▶ **The records**:
►

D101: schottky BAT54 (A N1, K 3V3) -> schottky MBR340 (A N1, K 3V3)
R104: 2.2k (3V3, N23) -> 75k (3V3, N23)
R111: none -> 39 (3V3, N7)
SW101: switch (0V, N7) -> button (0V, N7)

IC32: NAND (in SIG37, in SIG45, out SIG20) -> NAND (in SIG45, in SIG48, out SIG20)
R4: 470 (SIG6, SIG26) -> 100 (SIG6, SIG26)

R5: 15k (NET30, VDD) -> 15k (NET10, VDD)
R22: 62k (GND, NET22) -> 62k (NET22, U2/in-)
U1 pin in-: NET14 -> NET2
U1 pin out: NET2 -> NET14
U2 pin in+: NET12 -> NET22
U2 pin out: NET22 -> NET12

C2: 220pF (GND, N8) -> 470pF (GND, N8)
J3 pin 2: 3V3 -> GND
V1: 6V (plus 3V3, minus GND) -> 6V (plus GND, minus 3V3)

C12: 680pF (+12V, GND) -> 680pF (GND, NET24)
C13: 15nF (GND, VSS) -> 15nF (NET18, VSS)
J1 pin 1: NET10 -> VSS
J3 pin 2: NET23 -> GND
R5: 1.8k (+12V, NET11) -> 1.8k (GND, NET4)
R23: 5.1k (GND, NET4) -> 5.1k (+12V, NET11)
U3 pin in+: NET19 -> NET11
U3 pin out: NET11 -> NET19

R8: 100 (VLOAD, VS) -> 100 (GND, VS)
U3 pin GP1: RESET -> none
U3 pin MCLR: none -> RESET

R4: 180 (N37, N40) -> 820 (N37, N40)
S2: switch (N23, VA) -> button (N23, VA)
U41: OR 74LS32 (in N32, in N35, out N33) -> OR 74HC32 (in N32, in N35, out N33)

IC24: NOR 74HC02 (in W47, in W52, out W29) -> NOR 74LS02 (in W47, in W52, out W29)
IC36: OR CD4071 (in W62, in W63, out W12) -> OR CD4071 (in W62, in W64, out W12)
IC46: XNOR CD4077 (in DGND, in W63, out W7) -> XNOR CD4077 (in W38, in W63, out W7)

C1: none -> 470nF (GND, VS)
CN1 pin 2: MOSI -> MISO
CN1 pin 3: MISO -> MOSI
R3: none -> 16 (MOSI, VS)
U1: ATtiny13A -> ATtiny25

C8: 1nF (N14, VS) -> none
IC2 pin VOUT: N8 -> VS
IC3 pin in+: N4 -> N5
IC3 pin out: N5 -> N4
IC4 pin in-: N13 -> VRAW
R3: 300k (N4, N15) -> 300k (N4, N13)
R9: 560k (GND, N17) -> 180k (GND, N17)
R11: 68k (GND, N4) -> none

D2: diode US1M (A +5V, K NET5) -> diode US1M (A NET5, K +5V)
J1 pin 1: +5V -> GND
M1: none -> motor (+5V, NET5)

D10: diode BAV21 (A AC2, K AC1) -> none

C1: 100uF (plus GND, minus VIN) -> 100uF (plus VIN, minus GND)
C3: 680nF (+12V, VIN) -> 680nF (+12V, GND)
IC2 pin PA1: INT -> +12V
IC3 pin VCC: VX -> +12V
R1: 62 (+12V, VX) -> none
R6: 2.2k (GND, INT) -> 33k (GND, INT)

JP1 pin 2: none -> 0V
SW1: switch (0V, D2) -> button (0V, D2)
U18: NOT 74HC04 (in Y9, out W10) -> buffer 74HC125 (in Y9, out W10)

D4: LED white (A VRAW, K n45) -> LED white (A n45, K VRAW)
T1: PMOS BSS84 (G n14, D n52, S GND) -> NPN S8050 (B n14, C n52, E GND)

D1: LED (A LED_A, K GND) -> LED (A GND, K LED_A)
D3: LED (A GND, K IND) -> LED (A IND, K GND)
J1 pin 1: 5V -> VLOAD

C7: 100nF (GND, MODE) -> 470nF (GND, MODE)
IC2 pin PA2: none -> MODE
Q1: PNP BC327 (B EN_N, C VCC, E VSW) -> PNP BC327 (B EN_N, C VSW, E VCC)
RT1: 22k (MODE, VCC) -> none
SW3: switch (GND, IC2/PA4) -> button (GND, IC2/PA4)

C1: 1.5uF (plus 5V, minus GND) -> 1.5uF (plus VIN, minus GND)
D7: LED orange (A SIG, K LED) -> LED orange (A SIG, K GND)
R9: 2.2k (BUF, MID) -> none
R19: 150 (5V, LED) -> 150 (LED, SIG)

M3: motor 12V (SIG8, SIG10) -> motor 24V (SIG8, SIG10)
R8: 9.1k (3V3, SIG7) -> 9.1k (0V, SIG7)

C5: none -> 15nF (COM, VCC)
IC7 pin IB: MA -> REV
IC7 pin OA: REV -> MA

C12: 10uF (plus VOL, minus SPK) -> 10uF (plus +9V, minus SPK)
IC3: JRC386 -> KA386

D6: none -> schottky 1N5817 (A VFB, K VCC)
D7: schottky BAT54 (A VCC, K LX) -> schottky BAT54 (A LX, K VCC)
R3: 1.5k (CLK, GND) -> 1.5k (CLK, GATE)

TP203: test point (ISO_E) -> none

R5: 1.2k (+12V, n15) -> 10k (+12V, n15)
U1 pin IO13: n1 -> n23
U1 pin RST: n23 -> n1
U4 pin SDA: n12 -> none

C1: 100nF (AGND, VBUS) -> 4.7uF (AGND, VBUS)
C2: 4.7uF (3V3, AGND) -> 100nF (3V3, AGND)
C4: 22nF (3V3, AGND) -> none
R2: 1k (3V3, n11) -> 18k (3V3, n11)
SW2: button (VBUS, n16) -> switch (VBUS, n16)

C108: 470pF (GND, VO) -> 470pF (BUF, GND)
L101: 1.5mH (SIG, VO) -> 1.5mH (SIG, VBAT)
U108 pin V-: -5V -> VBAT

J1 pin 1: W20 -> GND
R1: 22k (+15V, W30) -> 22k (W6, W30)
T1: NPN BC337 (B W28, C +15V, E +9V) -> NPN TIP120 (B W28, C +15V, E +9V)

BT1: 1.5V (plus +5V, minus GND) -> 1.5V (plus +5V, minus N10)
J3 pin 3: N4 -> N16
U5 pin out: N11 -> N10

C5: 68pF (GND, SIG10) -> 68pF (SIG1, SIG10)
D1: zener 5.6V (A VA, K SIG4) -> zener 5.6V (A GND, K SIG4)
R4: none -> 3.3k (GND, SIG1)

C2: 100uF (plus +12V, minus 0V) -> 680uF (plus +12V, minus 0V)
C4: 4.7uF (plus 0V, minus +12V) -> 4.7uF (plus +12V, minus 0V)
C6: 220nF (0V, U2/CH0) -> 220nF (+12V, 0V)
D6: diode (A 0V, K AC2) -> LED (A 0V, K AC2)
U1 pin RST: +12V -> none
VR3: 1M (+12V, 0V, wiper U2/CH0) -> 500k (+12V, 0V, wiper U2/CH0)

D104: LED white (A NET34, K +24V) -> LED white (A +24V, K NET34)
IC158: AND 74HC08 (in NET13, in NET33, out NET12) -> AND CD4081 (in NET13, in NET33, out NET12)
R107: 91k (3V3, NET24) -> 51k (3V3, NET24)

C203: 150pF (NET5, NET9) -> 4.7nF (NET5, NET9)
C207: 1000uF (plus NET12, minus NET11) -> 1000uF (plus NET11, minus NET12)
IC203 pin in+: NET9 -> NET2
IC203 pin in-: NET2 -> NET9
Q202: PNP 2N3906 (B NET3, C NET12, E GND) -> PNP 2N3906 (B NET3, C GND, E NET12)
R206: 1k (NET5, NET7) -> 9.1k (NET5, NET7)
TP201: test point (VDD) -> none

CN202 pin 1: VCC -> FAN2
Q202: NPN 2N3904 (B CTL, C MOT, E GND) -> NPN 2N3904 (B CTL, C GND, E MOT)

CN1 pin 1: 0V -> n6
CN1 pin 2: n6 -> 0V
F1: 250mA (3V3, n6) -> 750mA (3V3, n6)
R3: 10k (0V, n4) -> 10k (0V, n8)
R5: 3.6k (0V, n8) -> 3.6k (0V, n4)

◄

▶ **What is needed**: Print exactly the lines above from the one with "IC3 pin out: N5 -> N4" to the one with "U18: NOT 74HC04", including both.

▶ **Your solution**:
IC3 pin out: N5 -> N4
IC4 pin in-: N13 -> VRAW
R3: 300k (N4, N15) -> 300k (N4, N13)
R9: 560k (GND, N17) -> 180k (GND, N17)
R11: 68k (GND, N4) -> none

D2: diode US1M (A +5V, K NET5) -> diode US1M (A NET5, K +5V)
J1 pin 1: +5V -> GND
M1: none -> motor (+5V, NET5)

D10: diode BAV21 (A AC2, K AC1) -> none

C1: 100uF (plus GND, minus VIN) -> 100uF (plus VIN, minus GND)
C3: 680nF (+12V, VIN) -> 680nF (+12V, GND)
IC2 pin PA1: INT -> +12V
IC3 pin VCC: VX -> +12V
R1: 62 (+12V, VX) -> none
R6: 2.2k (GND, INT) -> 33k (GND, INT)

JP1 pin 2: none -> 0V
SW1: switch (0V, D2) -> button (0V, D2)
U18: NOT 74HC04 (in Y9, out W10) -> buffer 74HC125 (in Y9, out W10)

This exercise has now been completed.